■ Data for this exercise
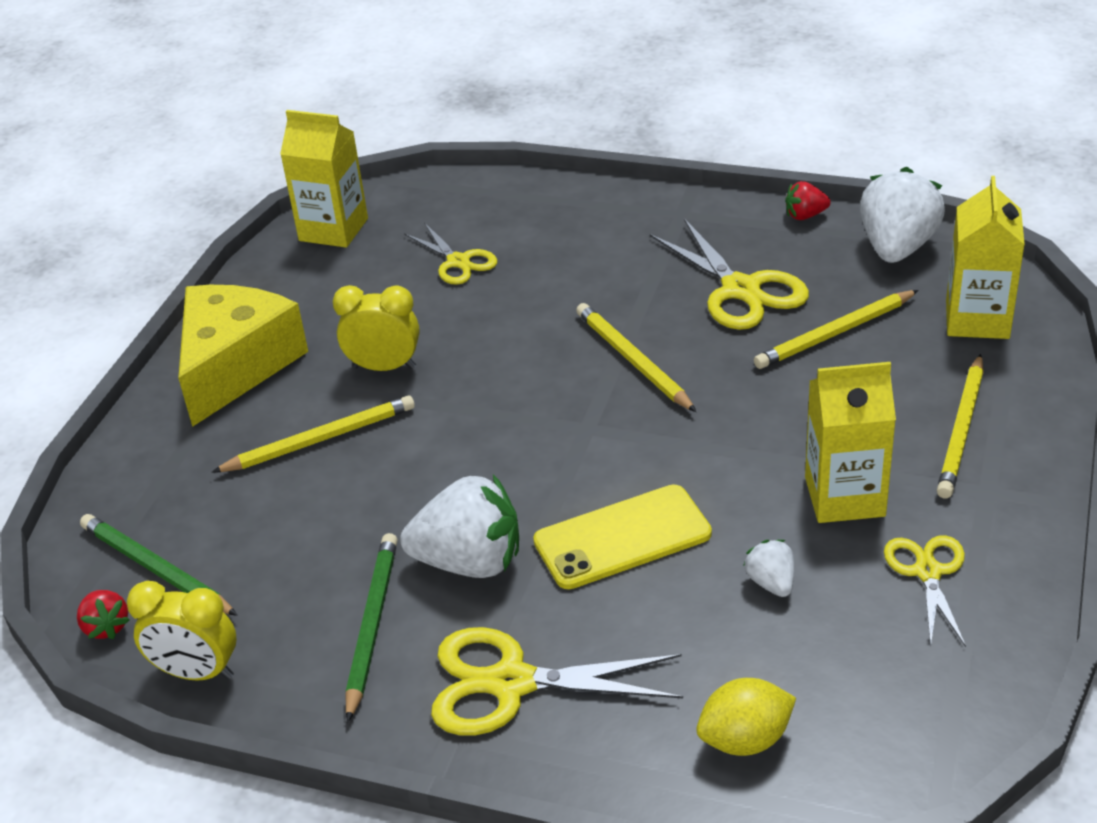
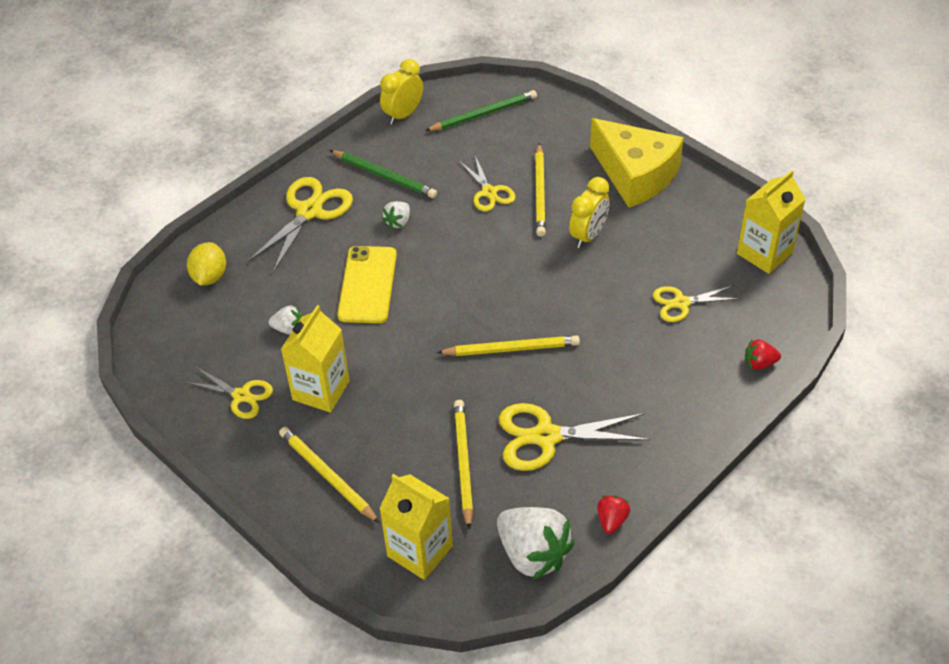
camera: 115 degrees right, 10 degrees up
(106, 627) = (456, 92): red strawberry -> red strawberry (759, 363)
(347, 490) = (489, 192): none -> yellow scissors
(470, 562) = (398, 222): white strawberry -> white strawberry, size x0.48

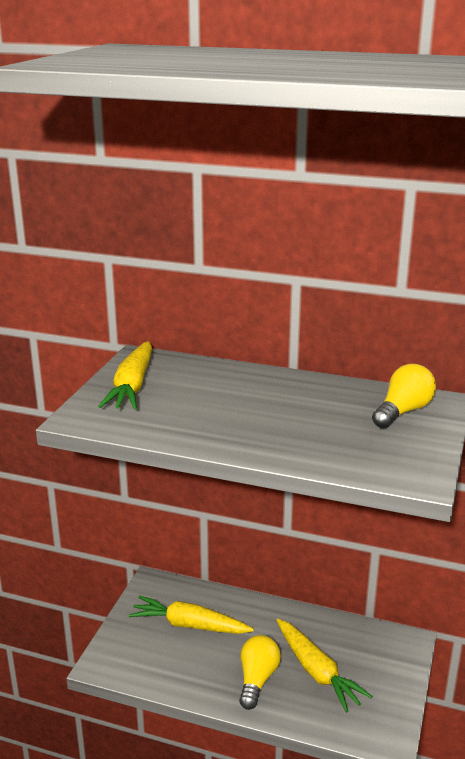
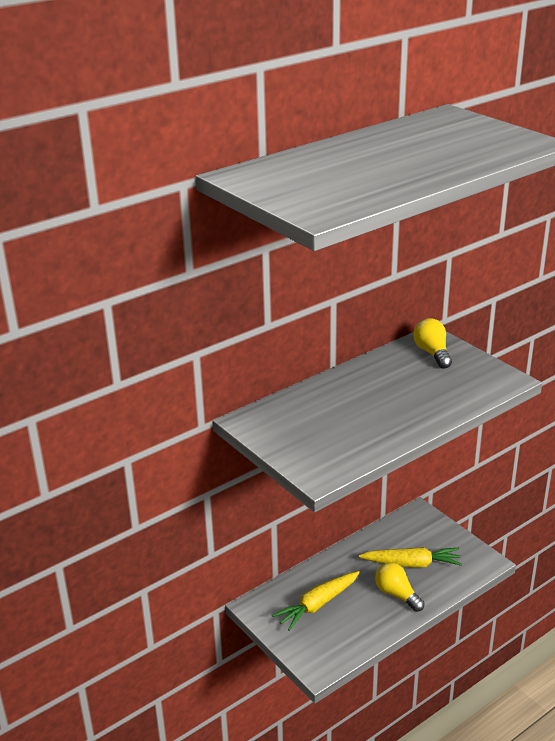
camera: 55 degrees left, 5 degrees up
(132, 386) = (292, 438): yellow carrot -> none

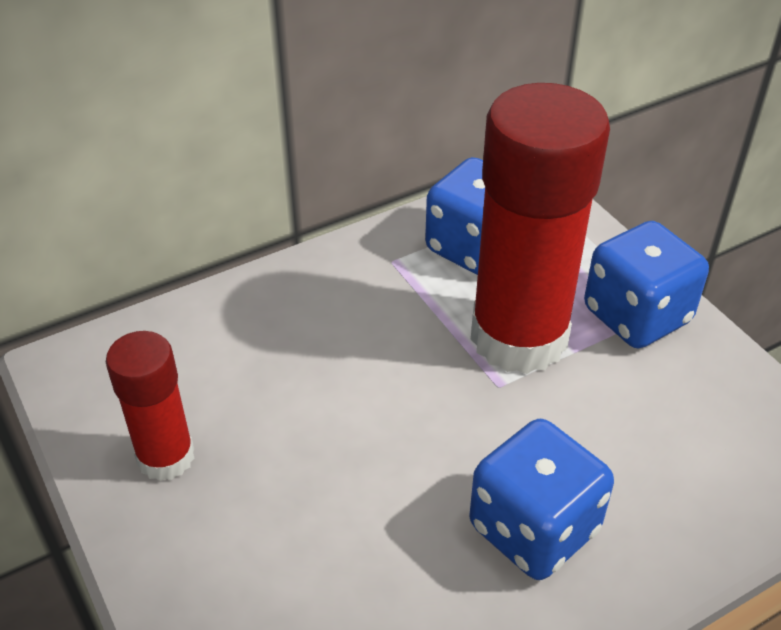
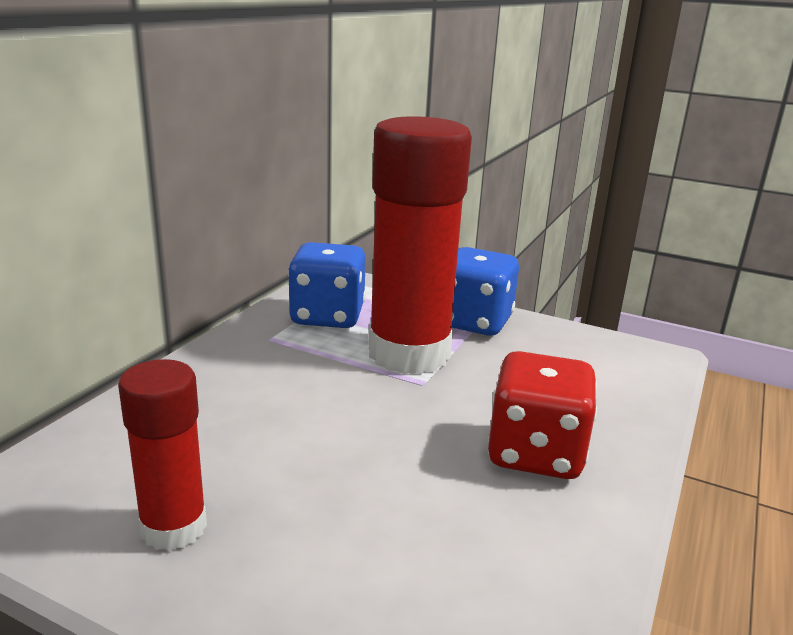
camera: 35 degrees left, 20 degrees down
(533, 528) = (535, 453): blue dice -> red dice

--

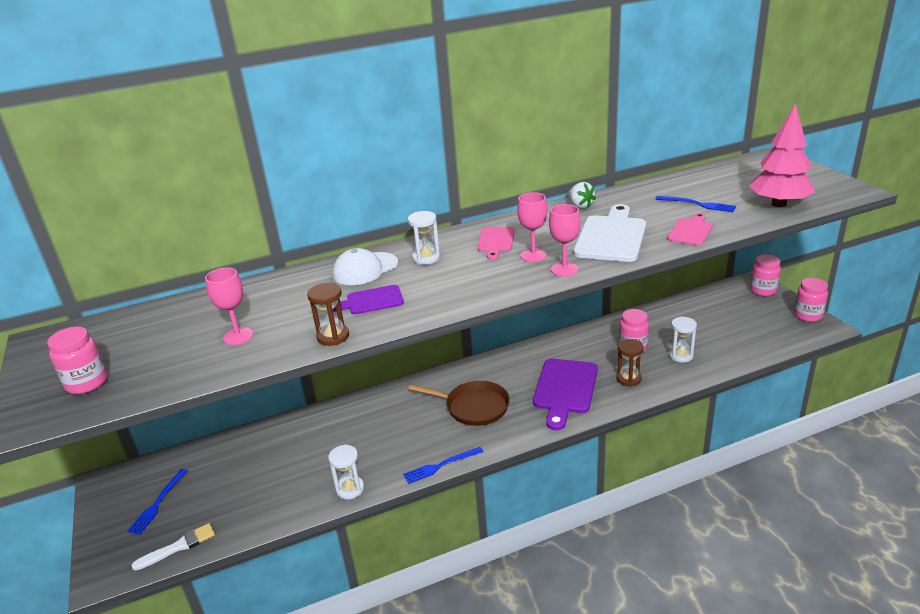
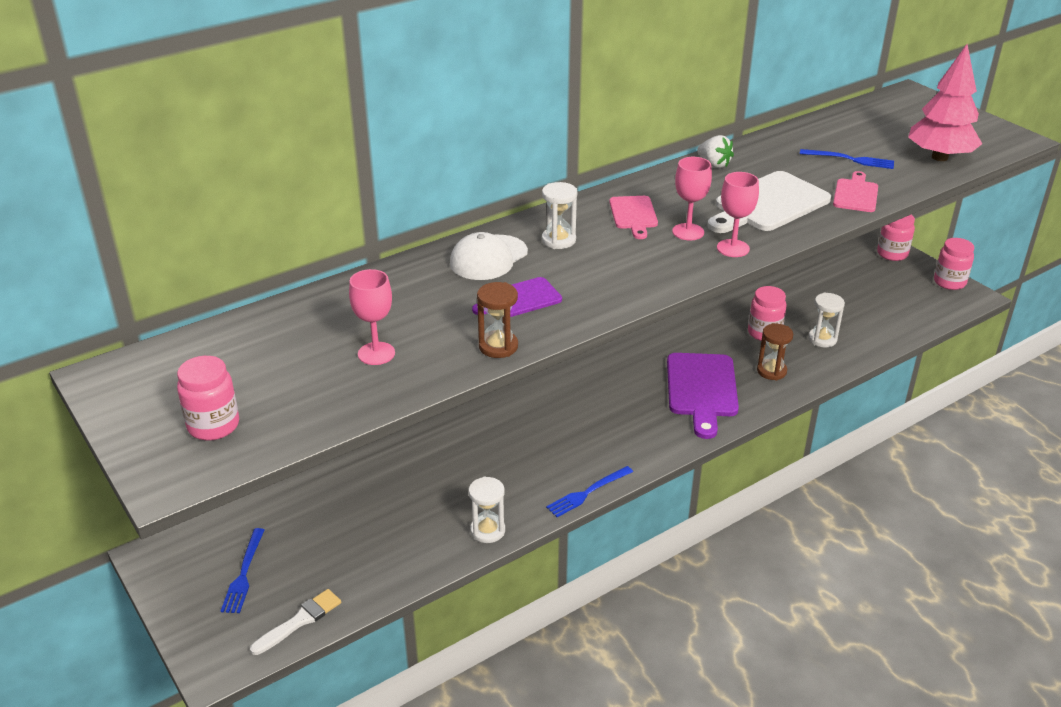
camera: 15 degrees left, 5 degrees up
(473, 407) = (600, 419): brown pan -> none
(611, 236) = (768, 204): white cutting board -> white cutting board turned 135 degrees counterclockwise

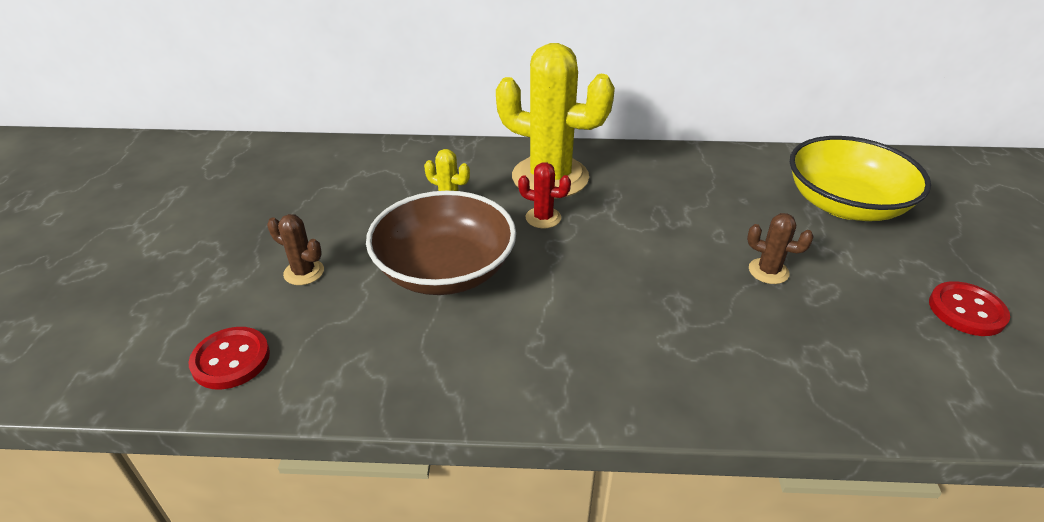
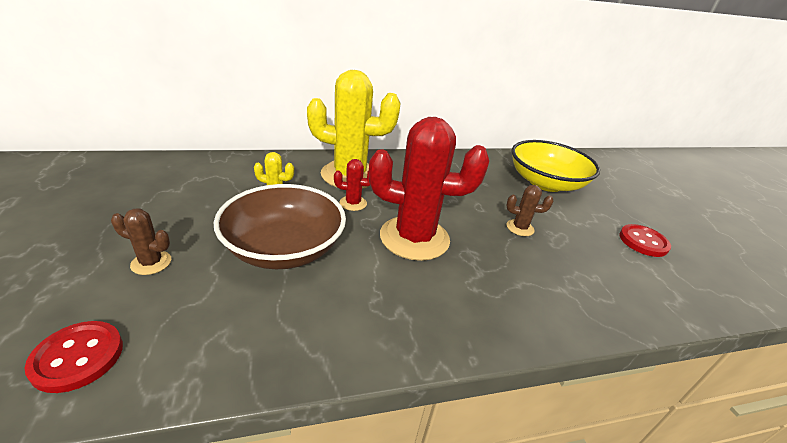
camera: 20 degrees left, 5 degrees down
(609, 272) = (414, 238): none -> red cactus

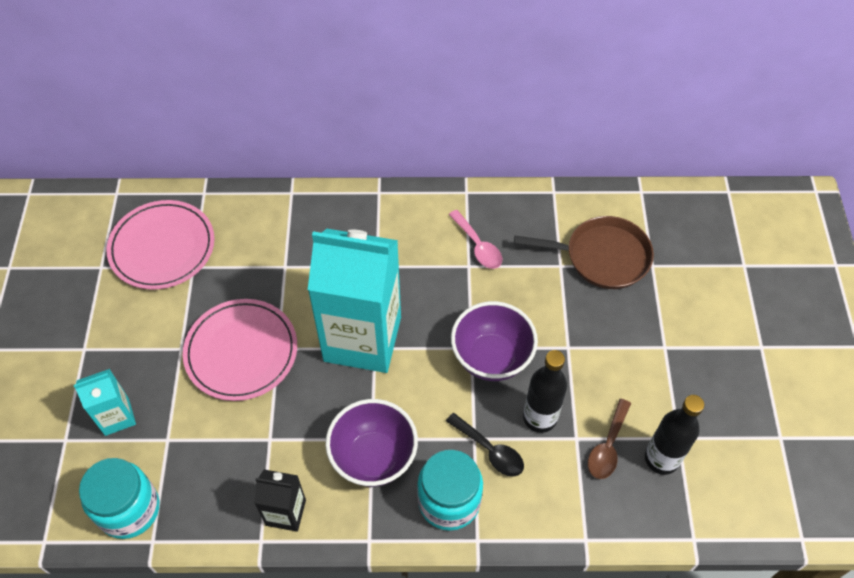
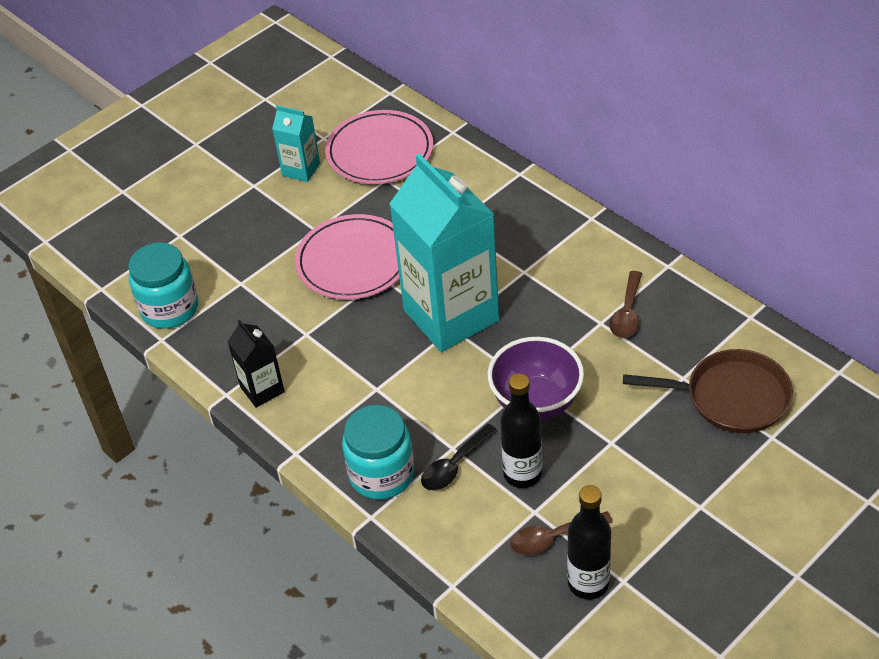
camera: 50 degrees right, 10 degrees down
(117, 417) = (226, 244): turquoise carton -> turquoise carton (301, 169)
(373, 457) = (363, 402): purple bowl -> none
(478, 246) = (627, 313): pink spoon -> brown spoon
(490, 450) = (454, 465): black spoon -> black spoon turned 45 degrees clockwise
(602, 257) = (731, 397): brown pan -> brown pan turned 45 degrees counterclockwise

--

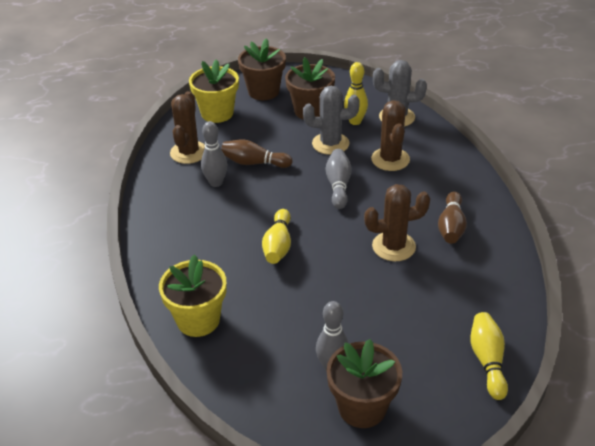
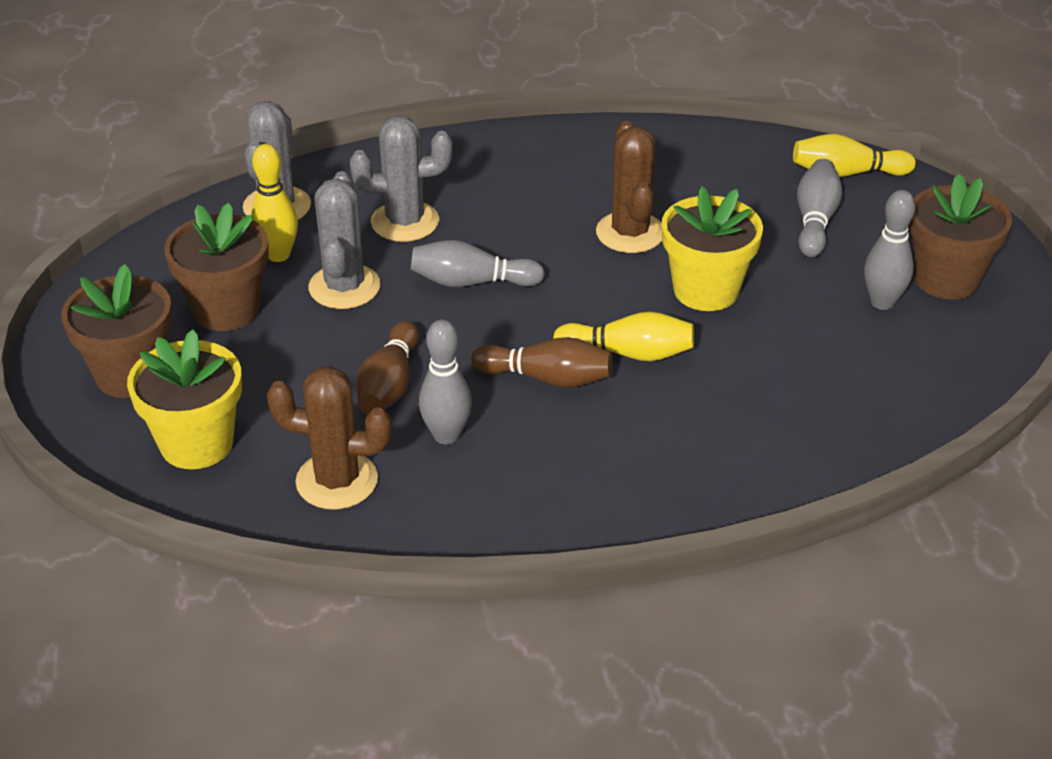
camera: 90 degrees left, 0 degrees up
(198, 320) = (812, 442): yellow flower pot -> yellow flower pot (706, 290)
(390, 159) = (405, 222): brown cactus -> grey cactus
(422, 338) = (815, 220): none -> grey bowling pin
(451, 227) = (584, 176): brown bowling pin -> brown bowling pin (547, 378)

■ What you need to do
In the listing above, find the line with "camera: 20 degrees left, 5 degrees down" and the line with "(602, 257) = (731, 397): brown". Set down exactly those lines and everything between them, skipping pictures.

■ Exercise solution
camera: 20 degrees left, 5 degrees down
(609, 272) = (414, 238): none -> red cactus

camera: 50 degrees right, 10 degrees down
(117, 417) = (226, 244): turquoise carton -> turquoise carton (301, 169)
(373, 457) = (363, 402): purple bowl -> none
(478, 246) = (627, 313): pink spoon -> brown spoon
(490, 450) = (454, 465): black spoon -> black spoon turned 45 degrees clockwise
(602, 257) = (731, 397): brown pan -> brown pan turned 45 degrees counterclockwise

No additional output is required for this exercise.